WHAT IS EXPECTED:
Work out how many lines in this listing hold the word "cone", and give the number with nothing added.

EXCERPTED RECORDS:
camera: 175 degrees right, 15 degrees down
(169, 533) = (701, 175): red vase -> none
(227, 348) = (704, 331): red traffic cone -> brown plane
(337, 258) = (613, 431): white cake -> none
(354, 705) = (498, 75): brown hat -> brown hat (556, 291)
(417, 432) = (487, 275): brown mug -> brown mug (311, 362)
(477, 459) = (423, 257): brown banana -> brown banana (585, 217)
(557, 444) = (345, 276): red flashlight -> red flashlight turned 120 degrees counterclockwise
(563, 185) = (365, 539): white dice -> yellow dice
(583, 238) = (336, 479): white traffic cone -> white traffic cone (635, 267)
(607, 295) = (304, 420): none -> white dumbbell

WORKED SOLUTION:
2